START Information given
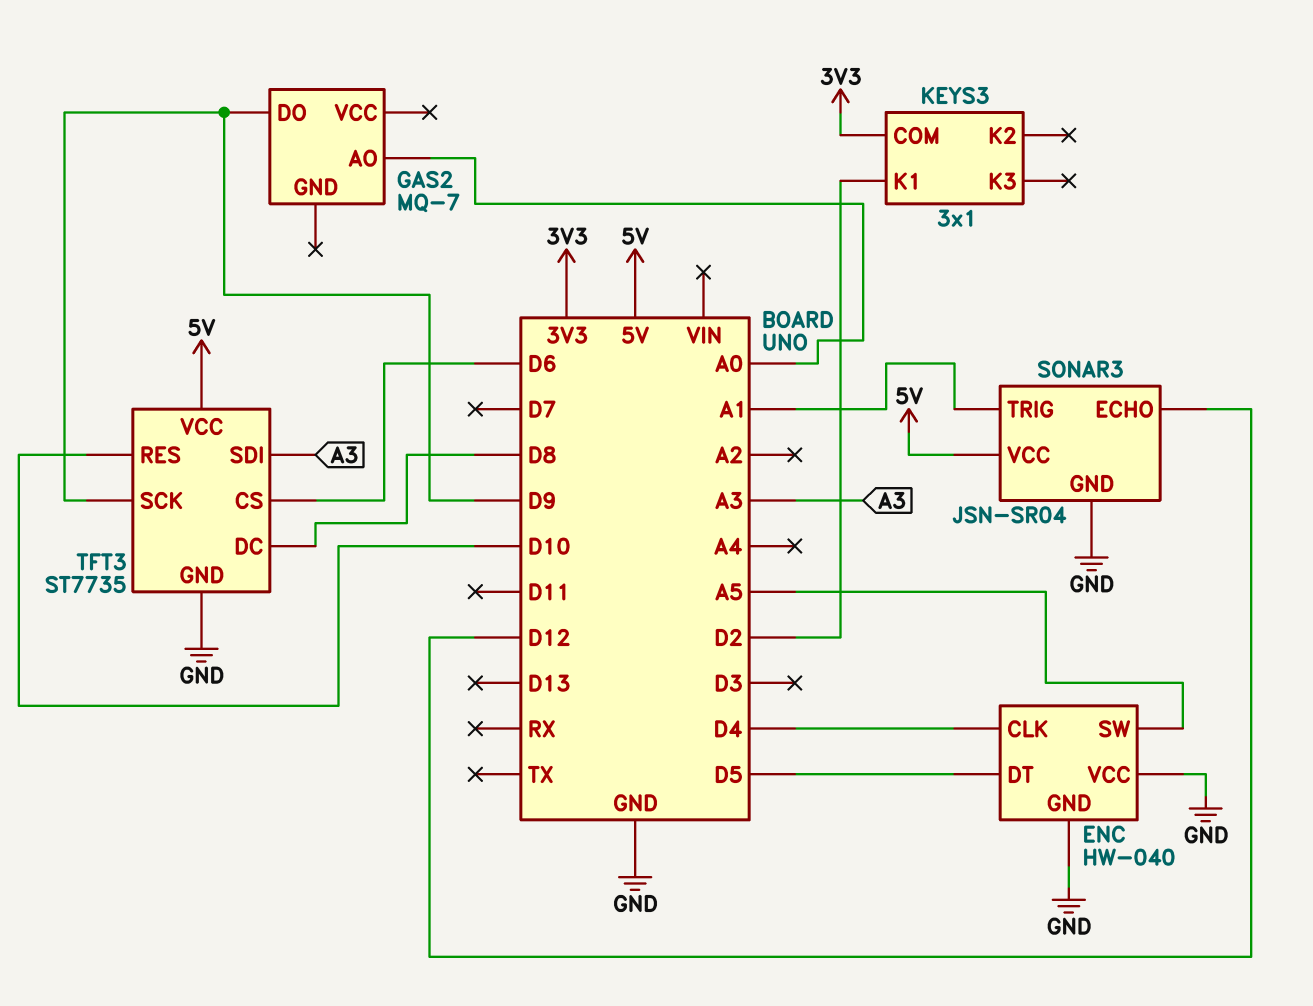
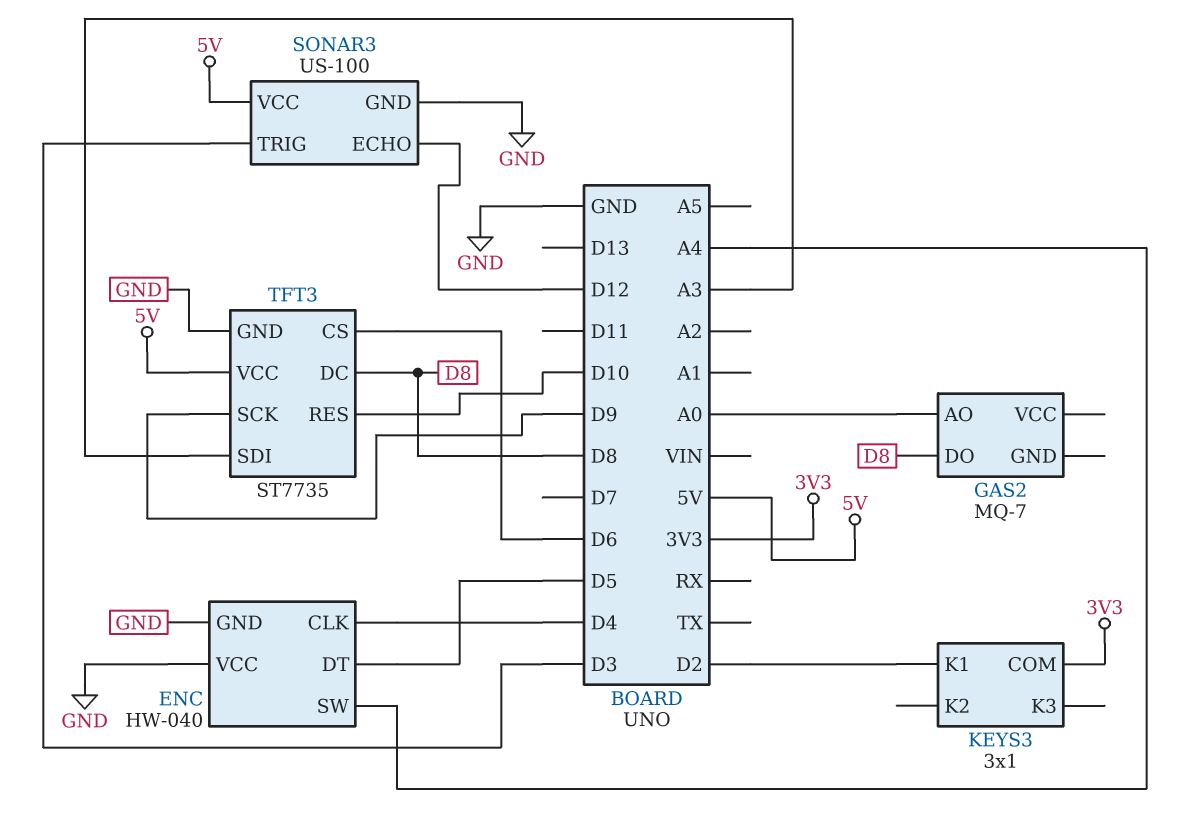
ENC pin SW: A5 -> A4
GAS2 pin DO: D9 -> D8
SONAR3: JSN-SR04 -> US-100
SONAR3 pin TRIG: A1 -> D3

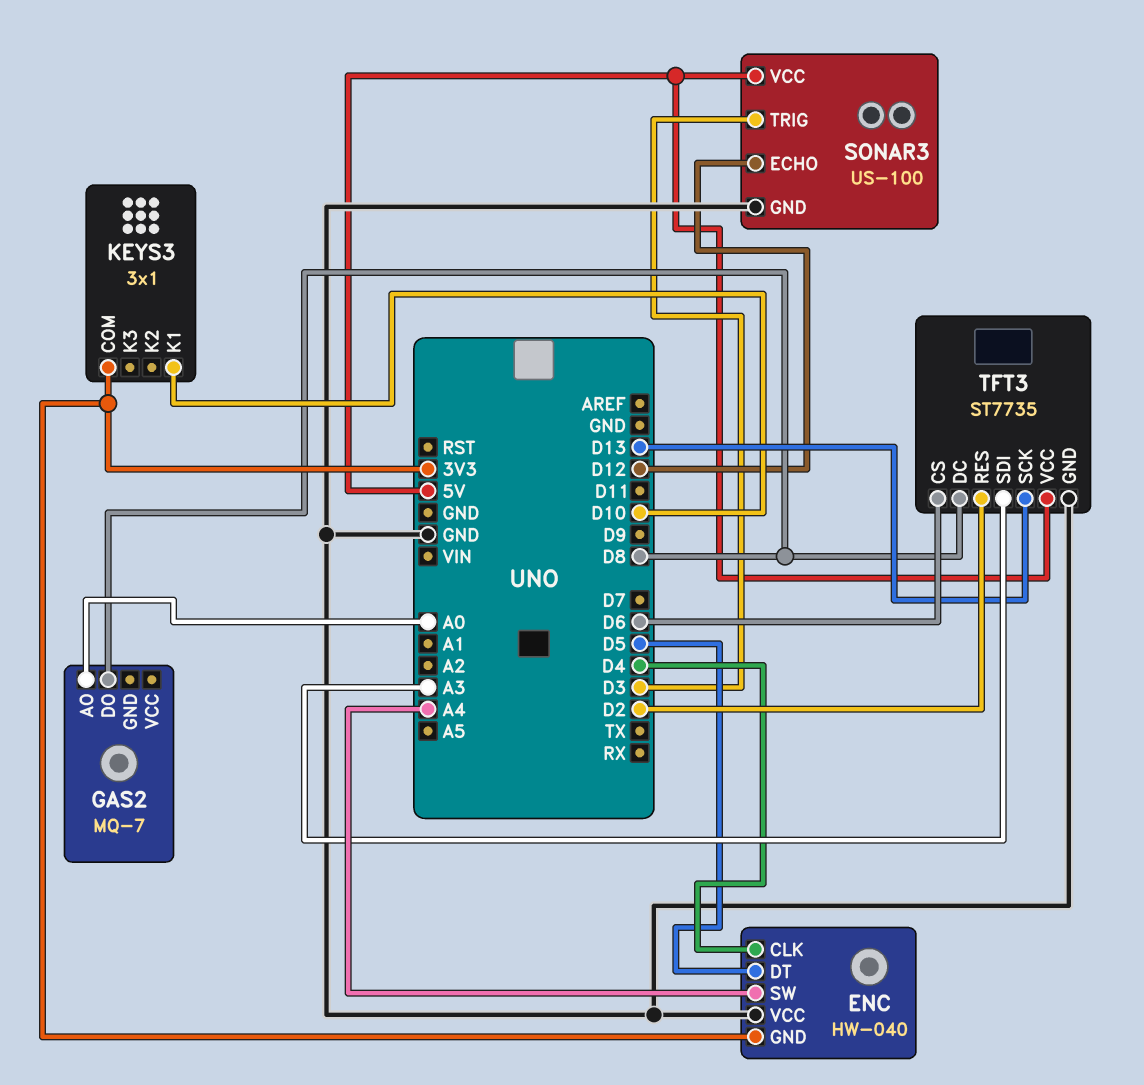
ENC pin GND: GND -> 3V3
KEYS3 pin K1: D2 -> D10
TFT3 pin RES: D10 -> D2
TFT3 pin SCK: D9 -> D13

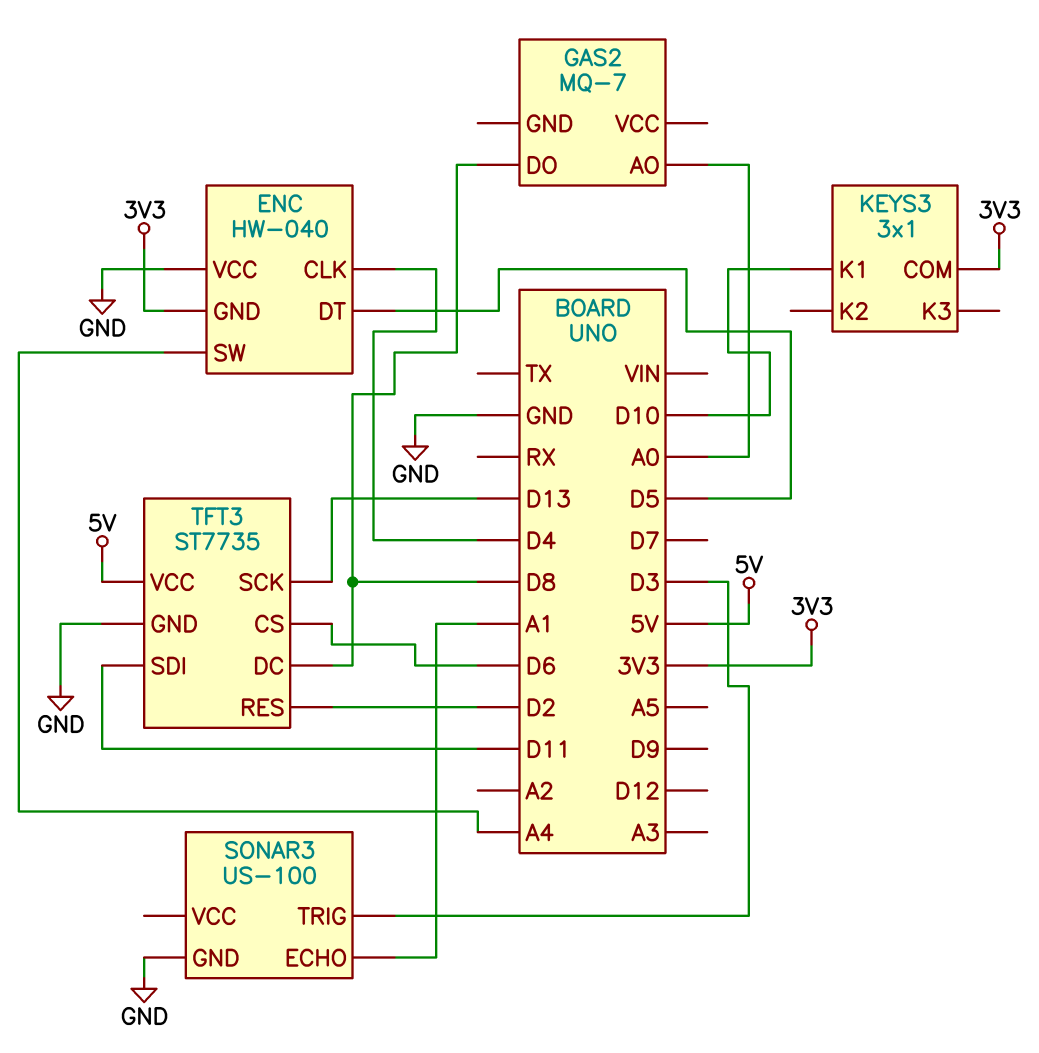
SONAR3 pin ECHO: D12 -> A1
SONAR3 pin VCC: 5V -> none
TFT3 pin SDI: A3 -> D11

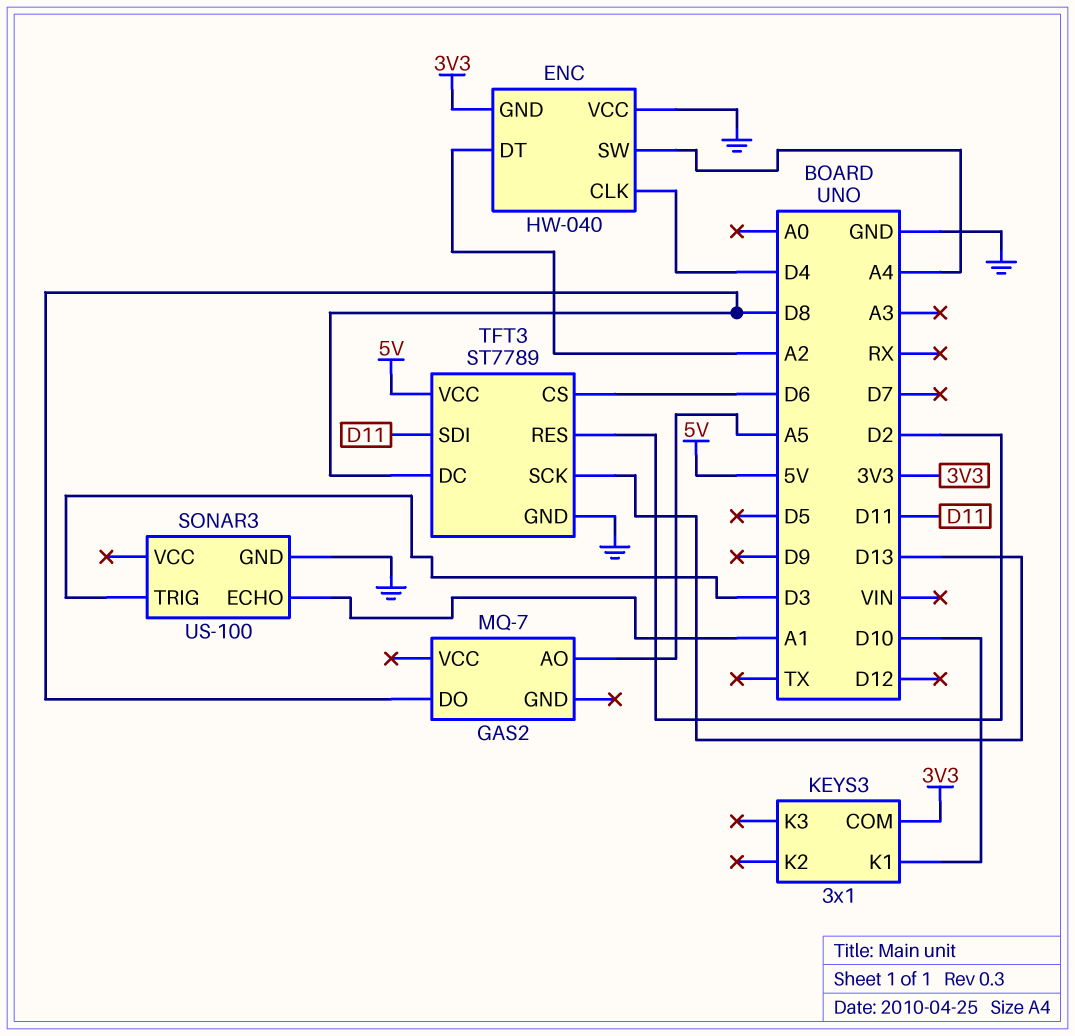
ENC pin DT: D5 -> A2
GAS2 pin AO: A0 -> A5
TFT3: ST7735 -> ST7789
END Information given
**The task**
Leave out the pictures and return, exactly as written, only the lines from the line with "SONAR3 pin VCC: 5V -> none" through the end of the records above.

**Response area**
SONAR3 pin VCC: 5V -> none
TFT3 pin SDI: A3 -> D11

ENC pin DT: D5 -> A2
GAS2 pin AO: A0 -> A5
TFT3: ST7735 -> ST7789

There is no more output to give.